Written problem: Copy the listing below, changing every "Image resolution" to "Dimensions" and keeping everything else the same.

Information provided:
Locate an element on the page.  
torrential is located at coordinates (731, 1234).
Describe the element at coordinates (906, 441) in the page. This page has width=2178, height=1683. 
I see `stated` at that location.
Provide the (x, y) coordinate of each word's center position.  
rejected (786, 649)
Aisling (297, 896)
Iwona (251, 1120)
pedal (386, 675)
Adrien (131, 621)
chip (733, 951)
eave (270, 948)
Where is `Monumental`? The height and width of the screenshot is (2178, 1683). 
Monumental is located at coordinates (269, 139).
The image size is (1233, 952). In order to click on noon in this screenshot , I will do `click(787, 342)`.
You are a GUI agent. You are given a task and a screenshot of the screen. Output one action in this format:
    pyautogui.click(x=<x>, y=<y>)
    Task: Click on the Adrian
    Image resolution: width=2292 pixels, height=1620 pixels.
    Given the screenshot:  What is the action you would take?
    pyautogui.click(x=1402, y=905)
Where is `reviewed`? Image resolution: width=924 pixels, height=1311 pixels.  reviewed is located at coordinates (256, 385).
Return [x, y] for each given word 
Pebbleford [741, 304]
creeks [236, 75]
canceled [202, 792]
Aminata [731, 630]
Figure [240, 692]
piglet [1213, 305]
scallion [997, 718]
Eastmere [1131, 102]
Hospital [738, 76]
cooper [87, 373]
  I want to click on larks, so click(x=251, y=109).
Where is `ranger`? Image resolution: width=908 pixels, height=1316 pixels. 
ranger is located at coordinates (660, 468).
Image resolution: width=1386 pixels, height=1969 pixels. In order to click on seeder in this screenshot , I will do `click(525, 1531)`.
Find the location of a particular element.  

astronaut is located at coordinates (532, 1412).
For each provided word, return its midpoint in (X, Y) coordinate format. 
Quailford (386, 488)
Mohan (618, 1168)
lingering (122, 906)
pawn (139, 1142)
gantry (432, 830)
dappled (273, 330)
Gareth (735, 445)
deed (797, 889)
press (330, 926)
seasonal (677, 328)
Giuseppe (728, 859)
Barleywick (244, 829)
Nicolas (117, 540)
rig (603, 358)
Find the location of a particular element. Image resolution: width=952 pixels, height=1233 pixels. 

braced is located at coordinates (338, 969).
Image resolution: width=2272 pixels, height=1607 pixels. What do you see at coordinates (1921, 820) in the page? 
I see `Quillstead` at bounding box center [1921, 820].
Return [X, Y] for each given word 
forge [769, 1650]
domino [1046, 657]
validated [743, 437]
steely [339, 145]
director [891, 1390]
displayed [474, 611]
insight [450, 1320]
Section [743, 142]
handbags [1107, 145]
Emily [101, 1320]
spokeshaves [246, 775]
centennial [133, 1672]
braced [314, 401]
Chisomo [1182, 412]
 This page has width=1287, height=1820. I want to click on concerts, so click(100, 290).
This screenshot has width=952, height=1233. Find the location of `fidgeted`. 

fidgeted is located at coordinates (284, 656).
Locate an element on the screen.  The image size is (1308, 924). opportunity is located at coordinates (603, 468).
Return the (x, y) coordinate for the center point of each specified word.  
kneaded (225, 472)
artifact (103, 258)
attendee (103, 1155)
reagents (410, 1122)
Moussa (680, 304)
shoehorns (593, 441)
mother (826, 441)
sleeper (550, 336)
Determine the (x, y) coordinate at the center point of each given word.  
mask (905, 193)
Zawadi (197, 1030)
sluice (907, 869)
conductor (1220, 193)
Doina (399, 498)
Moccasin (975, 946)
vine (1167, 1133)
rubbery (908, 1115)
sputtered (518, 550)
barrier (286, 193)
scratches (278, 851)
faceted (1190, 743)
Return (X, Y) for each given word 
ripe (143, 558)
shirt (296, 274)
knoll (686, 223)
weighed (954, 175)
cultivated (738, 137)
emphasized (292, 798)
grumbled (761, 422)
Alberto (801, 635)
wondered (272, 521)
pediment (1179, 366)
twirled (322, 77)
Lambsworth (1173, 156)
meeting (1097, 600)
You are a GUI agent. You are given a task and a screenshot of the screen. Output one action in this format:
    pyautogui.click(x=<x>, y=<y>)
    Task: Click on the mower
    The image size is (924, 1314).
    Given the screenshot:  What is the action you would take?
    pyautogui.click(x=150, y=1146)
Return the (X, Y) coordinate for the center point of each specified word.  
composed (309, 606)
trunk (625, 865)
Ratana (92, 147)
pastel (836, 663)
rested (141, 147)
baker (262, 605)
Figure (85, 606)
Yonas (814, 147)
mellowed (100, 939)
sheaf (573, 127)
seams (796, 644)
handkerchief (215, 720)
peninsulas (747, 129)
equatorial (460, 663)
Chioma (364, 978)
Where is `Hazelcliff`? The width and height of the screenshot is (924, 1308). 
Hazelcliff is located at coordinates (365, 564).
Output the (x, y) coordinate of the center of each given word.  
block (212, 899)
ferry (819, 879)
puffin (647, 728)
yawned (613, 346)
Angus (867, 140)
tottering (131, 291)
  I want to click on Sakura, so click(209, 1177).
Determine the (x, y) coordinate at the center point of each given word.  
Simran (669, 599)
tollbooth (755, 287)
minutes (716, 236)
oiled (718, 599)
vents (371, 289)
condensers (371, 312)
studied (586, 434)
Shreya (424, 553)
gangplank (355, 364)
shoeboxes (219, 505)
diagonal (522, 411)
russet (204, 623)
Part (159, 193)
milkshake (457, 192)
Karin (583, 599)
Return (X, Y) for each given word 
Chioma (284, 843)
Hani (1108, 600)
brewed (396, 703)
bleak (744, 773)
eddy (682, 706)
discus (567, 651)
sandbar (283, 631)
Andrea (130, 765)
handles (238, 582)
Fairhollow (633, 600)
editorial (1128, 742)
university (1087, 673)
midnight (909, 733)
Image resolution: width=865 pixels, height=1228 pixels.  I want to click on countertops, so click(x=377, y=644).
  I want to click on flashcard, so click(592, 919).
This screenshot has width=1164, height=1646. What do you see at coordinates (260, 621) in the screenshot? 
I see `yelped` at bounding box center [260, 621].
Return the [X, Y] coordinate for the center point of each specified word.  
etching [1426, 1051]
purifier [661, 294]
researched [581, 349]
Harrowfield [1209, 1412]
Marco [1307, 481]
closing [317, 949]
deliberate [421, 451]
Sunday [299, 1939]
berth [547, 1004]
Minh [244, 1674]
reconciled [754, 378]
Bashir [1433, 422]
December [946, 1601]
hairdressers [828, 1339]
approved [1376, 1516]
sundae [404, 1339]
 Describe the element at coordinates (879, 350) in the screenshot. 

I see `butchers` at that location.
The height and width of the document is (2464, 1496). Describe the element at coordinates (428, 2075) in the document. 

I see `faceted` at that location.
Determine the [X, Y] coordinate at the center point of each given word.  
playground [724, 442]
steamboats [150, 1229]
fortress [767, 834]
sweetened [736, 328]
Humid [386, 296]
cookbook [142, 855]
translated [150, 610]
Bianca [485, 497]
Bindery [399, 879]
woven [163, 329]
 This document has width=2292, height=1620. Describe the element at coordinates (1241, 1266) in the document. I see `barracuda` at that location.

Exercise result:
Locate an element on the page.  
torrential is located at coordinates (731, 1234).
Describe the element at coordinates (906, 441) in the page. This page has width=2178, height=1683. 
I see `stated` at that location.
Provide the (x, y) coordinate of each word's center position.  
rejected (786, 649)
Aisling (297, 896)
Iwona (251, 1120)
pedal (386, 675)
Adrien (131, 621)
chip (733, 951)
eave (270, 948)
Where is `Monumental`? The height and width of the screenshot is (2178, 1683). 
Monumental is located at coordinates (269, 139).
The image size is (1233, 952). In order to click on noon in this screenshot , I will do `click(787, 342)`.
You are a GUI agent. You are given a task and a screenshot of the screen. Output one action in this format:
    pyautogui.click(x=<x>, y=<y>)
    Task: Click on the Adrian
    Dimensions: width=2292 pixels, height=1620 pixels.
    Given the screenshot:  What is the action you would take?
    pyautogui.click(x=1402, y=905)
Where is `reviewed`? Dimensions: width=924 pixels, height=1311 pixels.  reviewed is located at coordinates (256, 385).
Return [x, y] for each given word 
Pebbleford [741, 304]
creeks [236, 75]
canceled [202, 792]
Aminata [731, 630]
Figure [240, 692]
piglet [1213, 305]
scallion [997, 718]
Eastmere [1131, 102]
Hospital [738, 76]
cooper [87, 373]
  I want to click on larks, so click(x=251, y=109).
Where is `ranger`? Dimensions: width=908 pixels, height=1316 pixels. 
ranger is located at coordinates (660, 468).
Dimensions: width=1386 pixels, height=1969 pixels. In order to click on seeder in this screenshot , I will do `click(525, 1531)`.
Find the location of a particular element.  

astronaut is located at coordinates (532, 1412).
For each provided word, return its midpoint in (X, Y) coordinate format. 
Quailford (386, 488)
Mohan (618, 1168)
lingering (122, 906)
pawn (139, 1142)
gantry (432, 830)
dappled (273, 330)
Gareth (735, 445)
deed (797, 889)
press (330, 926)
seasonal (677, 328)
Giuseppe (728, 859)
Barleywick (244, 829)
Nicolas (117, 540)
rig (603, 358)
Find the location of a particular element. Dimensions: width=952 pixels, height=1233 pixels. 

braced is located at coordinates (338, 969).
Dimensions: width=2272 pixels, height=1607 pixels. What do you see at coordinates (1921, 820) in the page? 
I see `Quillstead` at bounding box center [1921, 820].
Return [X, Y] for each given word 
forge [769, 1650]
domino [1046, 657]
validated [743, 437]
steely [339, 145]
director [891, 1390]
displayed [474, 611]
insight [450, 1320]
Section [743, 142]
handbags [1107, 145]
Emily [101, 1320]
spokeshaves [246, 775]
centennial [133, 1672]
braced [314, 401]
Chisomo [1182, 412]
 This page has width=1287, height=1820. I want to click on concerts, so click(100, 290).
This screenshot has width=952, height=1233. Find the location of `fidgeted`. 

fidgeted is located at coordinates (284, 656).
Locate an element on the screen.  The image size is (1308, 924). opportunity is located at coordinates (603, 468).
Return the (x, y) coordinate for the center point of each specified word.  
kneaded (225, 472)
artifact (103, 258)
attendee (103, 1155)
reagents (410, 1122)
Moussa (680, 304)
shoehorns (593, 441)
mother (826, 441)
sleeper (550, 336)
Determine the (x, y) coordinate at the center point of each given word.  
mask (905, 193)
Zawadi (197, 1030)
sluice (907, 869)
conductor (1220, 193)
Doina (399, 498)
Moccasin (975, 946)
vine (1167, 1133)
rubbery (908, 1115)
sputtered (518, 550)
barrier (286, 193)
scratches (278, 851)
faceted (1190, 743)
Return (X, Y) for each given word 
ripe (143, 558)
shirt (296, 274)
knoll (686, 223)
weighed (954, 175)
cultivated (738, 137)
emphasized (292, 798)
grumbled (761, 422)
Alberto (801, 635)
wondered (272, 521)
pediment (1179, 366)
twirled (322, 77)
Lambsworth (1173, 156)
meeting (1097, 600)
You are a GUI agent. You are given a task and a screenshot of the screen. Output one action in this format:
    pyautogui.click(x=<x>, y=<y>)
    Task: Click on the mower
    The image size is (924, 1314).
    Given the screenshot:  What is the action you would take?
    pyautogui.click(x=150, y=1146)
Return the (X, Y) coordinate for the center point of each specified word.  
composed (309, 606)
trunk (625, 865)
Ratana (92, 147)
pastel (836, 663)
rested (141, 147)
baker (262, 605)
Figure (85, 606)
Yonas (814, 147)
mellowed (100, 939)
sheaf (573, 127)
seams (796, 644)
handkerchief (215, 720)
peninsulas (747, 129)
equatorial (460, 663)
Chioma (364, 978)
Where is `Hazelcliff`? The width and height of the screenshot is (924, 1308). 
Hazelcliff is located at coordinates (365, 564).
Output the (x, y) coordinate of the center of each given word.  
block (212, 899)
ferry (819, 879)
puffin (647, 728)
yawned (613, 346)
Angus (867, 140)
tottering (131, 291)
  I want to click on Sakura, so click(209, 1177).
Determine the (x, y) coordinate at the center point of each given word.  
Simran (669, 599)
tollbooth (755, 287)
minutes (716, 236)
oiled (718, 599)
vents (371, 289)
condensers (371, 312)
studied (586, 434)
Shreya (424, 553)
gangplank (355, 364)
shoeboxes (219, 505)
diagonal (522, 411)
russet (204, 623)
Part (159, 193)
milkshake (457, 192)
Karin (583, 599)
Return (X, Y) for each given word 
Chioma (284, 843)
Hani (1108, 600)
brewed (396, 703)
bleak (744, 773)
eddy (682, 706)
discus (567, 651)
sandbar (283, 631)
Andrea (130, 765)
handles (238, 582)
Fairhollow (633, 600)
editorial (1128, 742)
university (1087, 673)
midnight (909, 733)
Dimensions: width=865 pixels, height=1228 pixels.  I want to click on countertops, so click(x=377, y=644).
  I want to click on flashcard, so click(592, 919).
This screenshot has width=1164, height=1646. What do you see at coordinates (260, 621) in the screenshot? 
I see `yelped` at bounding box center [260, 621].
Return the [X, Y] coordinate for the center point of each specified word.  
etching [1426, 1051]
purifier [661, 294]
researched [581, 349]
Harrowfield [1209, 1412]
Marco [1307, 481]
closing [317, 949]
deliberate [421, 451]
Sunday [299, 1939]
berth [547, 1004]
Minh [244, 1674]
reconciled [754, 378]
Bashir [1433, 422]
December [946, 1601]
hairdressers [828, 1339]
approved [1376, 1516]
sundae [404, 1339]
 Describe the element at coordinates (879, 350) in the screenshot. 

I see `butchers` at that location.
The height and width of the document is (2464, 1496). Describe the element at coordinates (428, 2075) in the document. 

I see `faceted` at that location.
Determine the [X, Y] coordinate at the center point of each given word.  
playground [724, 442]
steamboats [150, 1229]
fortress [767, 834]
sweetened [736, 328]
Humid [386, 296]
cookbook [142, 855]
translated [150, 610]
Bianca [485, 497]
Bindery [399, 879]
woven [163, 329]
 This document has width=2292, height=1620. Describe the element at coordinates (1241, 1266) in the document. I see `barracuda` at that location.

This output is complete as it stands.